* _What this task involves_
Reproduce, unchanged, the stretch of the material from the line that contains "Destination club [776, 16]" through the line that contains "Douglas Silva [302, 704]", including both of those lines.

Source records
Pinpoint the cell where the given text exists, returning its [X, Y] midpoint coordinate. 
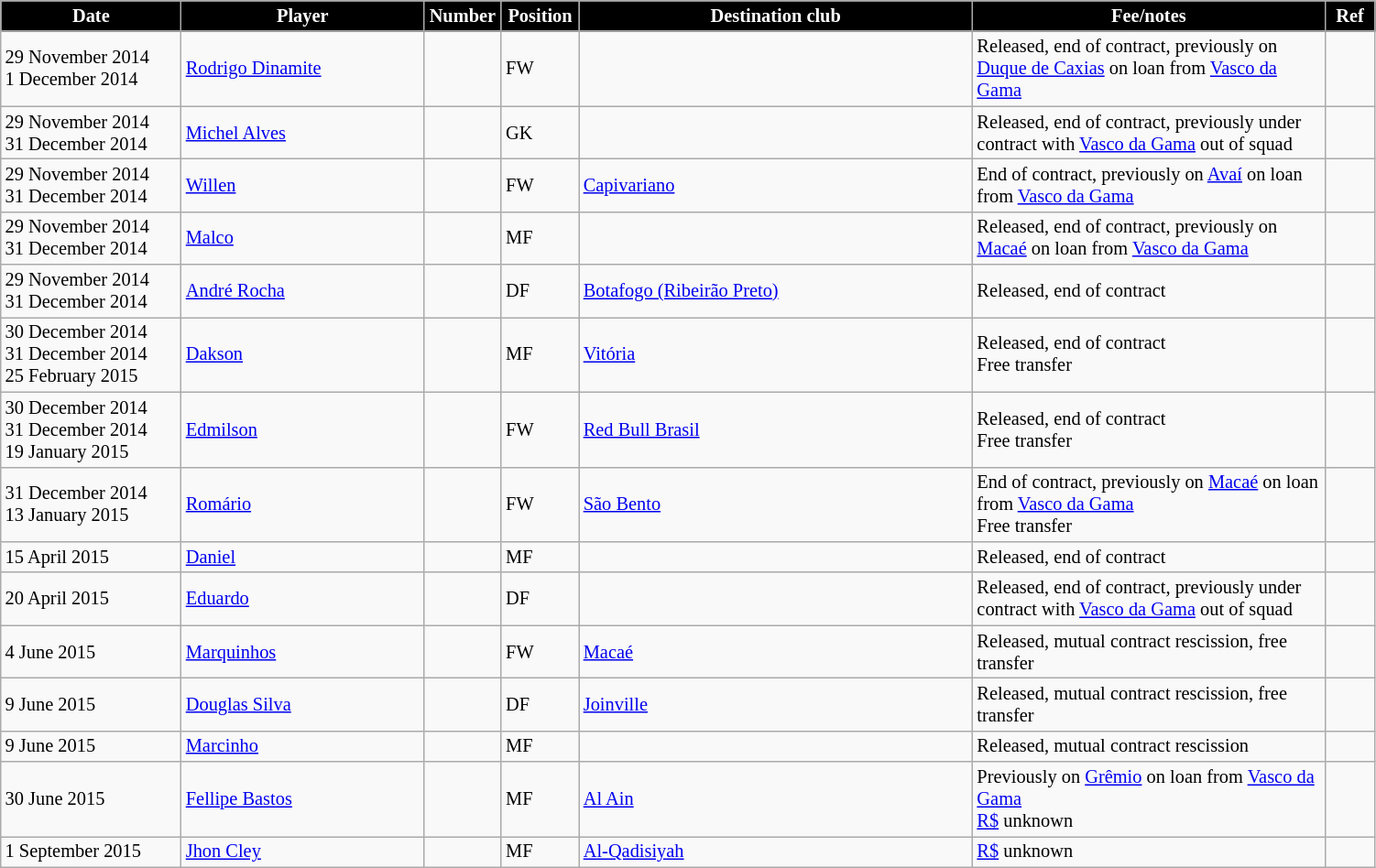
Destination club [776, 16]
30 December 201431 December 201425 February 2015 [92, 355]
31 December 201413 January 2015 [92, 505]
Malco [302, 238]
1 September 2015 [92, 852]
End of contract, previously on Macaé on loan from Vasco da GamaFree transfer [1149, 505]
Vitória [776, 355]
Al-Qadisiyah [776, 852]
Al Ain [776, 800]
Joinville [776, 704]
4 June 2015 [92, 652]
Capivariano [776, 185]
Michel Alves [302, 133]
Number [464, 16]
Position [541, 16]
30 December 201431 December 201419 January 2015 [92, 430]
Marcinho [302, 747]
Released, end of contract, previously on Duque de Caxias on loan from Vasco da Gama [1149, 69]
Released, mutual contract rescission [1149, 747]
Rodrigo Dinamite [302, 69]
Marquinhos [302, 652]
End of contract, previously on Avaí on loan from Vasco da Gama [1149, 185]
20 April 2015 [92, 599]
30 June 2015 [92, 800]
São Bento [776, 505]
R$ unknown [1149, 852]
Edmilson [302, 430]
Fee/notes [1149, 16]
Eduardo [302, 599]
GK [541, 133]
Botafogo (Ribeirão Preto) [776, 291]
Player [302, 16]
André Rocha [302, 291]
Date [92, 16]
Douglas Silva [302, 704]
Macaé [776, 652]
Red Bull Brasil [776, 430]
Willen [302, 185]
Fellipe Bastos [302, 800]
Daniel [302, 557]
Dakson [302, 355]
Jhon Cley [302, 852]
15 April 2015 [92, 557]
Ref [1350, 16]
29 November 20141 December 2014 [92, 69]
Romário [302, 505]
Released, end of contract, previously on Macaé on loan from Vasco da Gama [1149, 238]
Previously on Grêmio on loan from Vasco da GamaR$ unknown [1149, 800]
Scan for the cell matching the given text and deliver its [x, y] coordinate at center. 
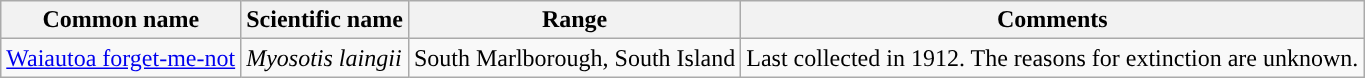
Myosotis laingii [325, 58]
Last collected in 1912. The reasons for extinction are unknown. [1052, 58]
Range [574, 20]
Comments [1052, 20]
South Marlborough, South Island [574, 58]
Common name [121, 20]
Scientific name [325, 20]
Waiautoa forget-me-not [121, 58]
Capture the cell that displays the provided text and extract its [x, y] central coordinate. 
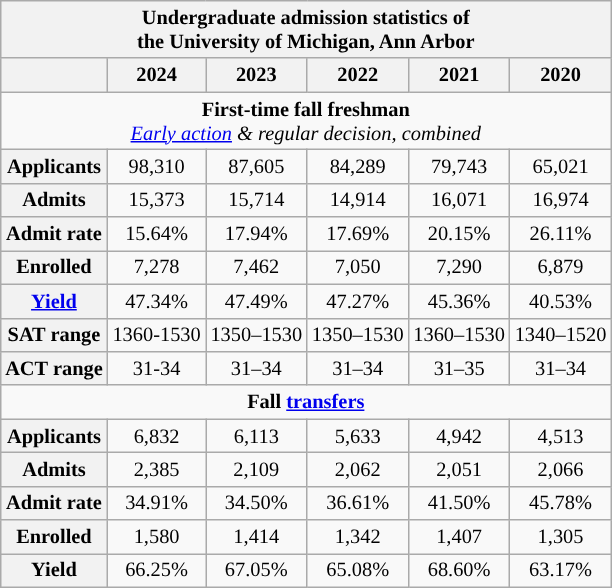
2,066 [560, 470]
1,407 [458, 537]
47.27% [358, 301]
17.69% [358, 234]
63.17% [560, 571]
16,974 [560, 200]
34.91% [157, 503]
36.61% [358, 503]
7,050 [358, 268]
6,879 [560, 268]
45.78% [560, 503]
79,743 [458, 167]
41.50% [458, 503]
17.94% [256, 234]
2,051 [458, 470]
5,633 [358, 436]
2,109 [256, 470]
ACT range [54, 369]
6,832 [157, 436]
34.50% [256, 503]
15,373 [157, 200]
Fall transfers [306, 402]
2020 [560, 75]
2,385 [157, 470]
First-time fall freshmanEarly action & regular decision, combined [306, 121]
40.53% [560, 301]
14,914 [358, 200]
7,290 [458, 268]
1360–1530 [458, 335]
20.15% [458, 234]
Undergraduate admission statistics of the University of Michigan, Ann Arbor [306, 30]
7,278 [157, 268]
45.36% [458, 301]
87,605 [256, 167]
2022 [358, 75]
6,113 [256, 436]
SAT range [54, 335]
4,942 [458, 436]
1340–1520 [560, 335]
4,513 [560, 436]
65,021 [560, 167]
47.49% [256, 301]
31-34 [157, 369]
2023 [256, 75]
1,342 [358, 537]
26.11% [560, 234]
66.25% [157, 571]
2,062 [358, 470]
1,414 [256, 537]
1,580 [157, 537]
84,289 [358, 167]
67.05% [256, 571]
31–35 [458, 369]
16,071 [458, 200]
1,305 [560, 537]
68.60% [458, 571]
2024 [157, 75]
47.34% [157, 301]
98,310 [157, 167]
15.64% [157, 234]
1360-1530 [157, 335]
65.08% [358, 571]
2021 [458, 75]
7,462 [256, 268]
15,714 [256, 200]
Output the [X, Y] coordinate of the center of the cell containing the given text.  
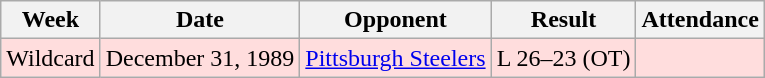
December 31, 1989 [200, 58]
L 26–23 (OT) [564, 58]
Result [564, 20]
Wildcard [50, 58]
Pittsburgh Steelers [396, 58]
Attendance [700, 20]
Week [50, 20]
Date [200, 20]
Opponent [396, 20]
Return [x, y] of the center of cell containing provided text 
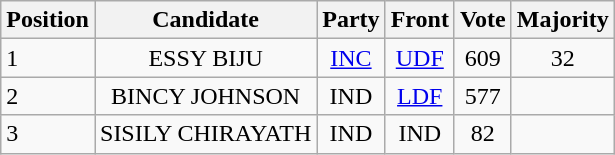
UDF [420, 58]
Front [420, 20]
82 [482, 134]
3 [48, 134]
BINCY JOHNSON [205, 96]
609 [482, 58]
32 [562, 58]
LDF [420, 96]
Majority [562, 20]
Candidate [205, 20]
1 [48, 58]
Party [351, 20]
SISILY CHIRAYATH [205, 134]
ESSY BIJU [205, 58]
Position [48, 20]
577 [482, 96]
2 [48, 96]
INC [351, 58]
Vote [482, 20]
For the text-containing cell, return its midpoint in (X, Y) coordinate format. 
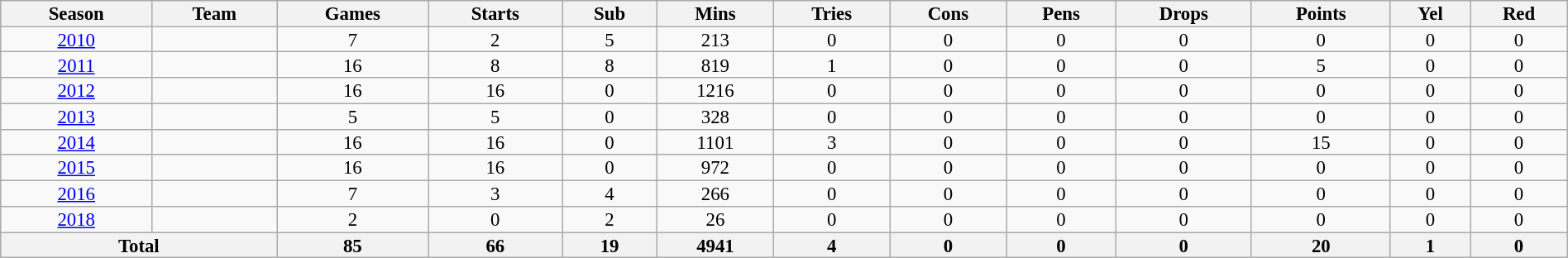
819 (715, 65)
Drops (1183, 13)
2010 (76, 40)
2011 (76, 65)
266 (715, 194)
328 (715, 116)
Tries (832, 13)
1101 (715, 142)
2013 (76, 116)
Mins (715, 13)
19 (610, 245)
Yel (1430, 13)
4941 (715, 245)
2016 (76, 194)
1216 (715, 91)
26 (715, 220)
2015 (76, 169)
15 (1321, 142)
2014 (76, 142)
Season (76, 13)
Games (352, 13)
Red (1518, 13)
Cons (948, 13)
Total (139, 245)
66 (495, 245)
2012 (76, 91)
Team (215, 13)
972 (715, 169)
2018 (76, 220)
Pens (1061, 13)
Sub (610, 13)
20 (1321, 245)
85 (352, 245)
Points (1321, 13)
213 (715, 40)
Starts (495, 13)
Identify which cell holds the provided text, then report its (x, y) central coordinate. 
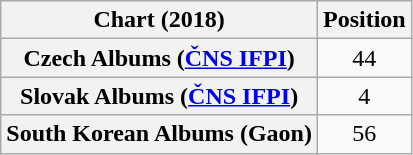
South Korean Albums (Gaon) (160, 134)
Slovak Albums (ČNS IFPI) (160, 96)
56 (364, 134)
44 (364, 58)
4 (364, 96)
Chart (2018) (160, 20)
Czech Albums (ČNS IFPI) (160, 58)
Position (364, 20)
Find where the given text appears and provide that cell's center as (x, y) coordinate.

* _Exercise result_
Destination club [776, 16]
30 December 201431 December 201425 February 2015 [92, 355]
31 December 201413 January 2015 [92, 505]
Malco [302, 238]
1 September 2015 [92, 852]
End of contract, previously on Macaé on loan from Vasco da GamaFree transfer [1149, 505]
Vitória [776, 355]
Al-Qadisiyah [776, 852]
Al Ain [776, 800]
Joinville [776, 704]
4 June 2015 [92, 652]
Capivariano [776, 185]
Michel Alves [302, 133]
Number [464, 16]
Position [541, 16]
30 December 201431 December 201419 January 2015 [92, 430]
Marcinho [302, 747]
Released, end of contract, previously on Duque de Caxias on loan from Vasco da Gama [1149, 69]
Released, mutual contract rescission [1149, 747]
Rodrigo Dinamite [302, 69]
Marquinhos [302, 652]
End of contract, previously on Avaí on loan from Vasco da Gama [1149, 185]
20 April 2015 [92, 599]
30 June 2015 [92, 800]
São Bento [776, 505]
R$ unknown [1149, 852]
Edmilson [302, 430]
Fee/notes [1149, 16]
Eduardo [302, 599]
GK [541, 133]
Botafogo (Ribeirão Preto) [776, 291]
Player [302, 16]
André Rocha [302, 291]
Date [92, 16]
Douglas Silva [302, 704]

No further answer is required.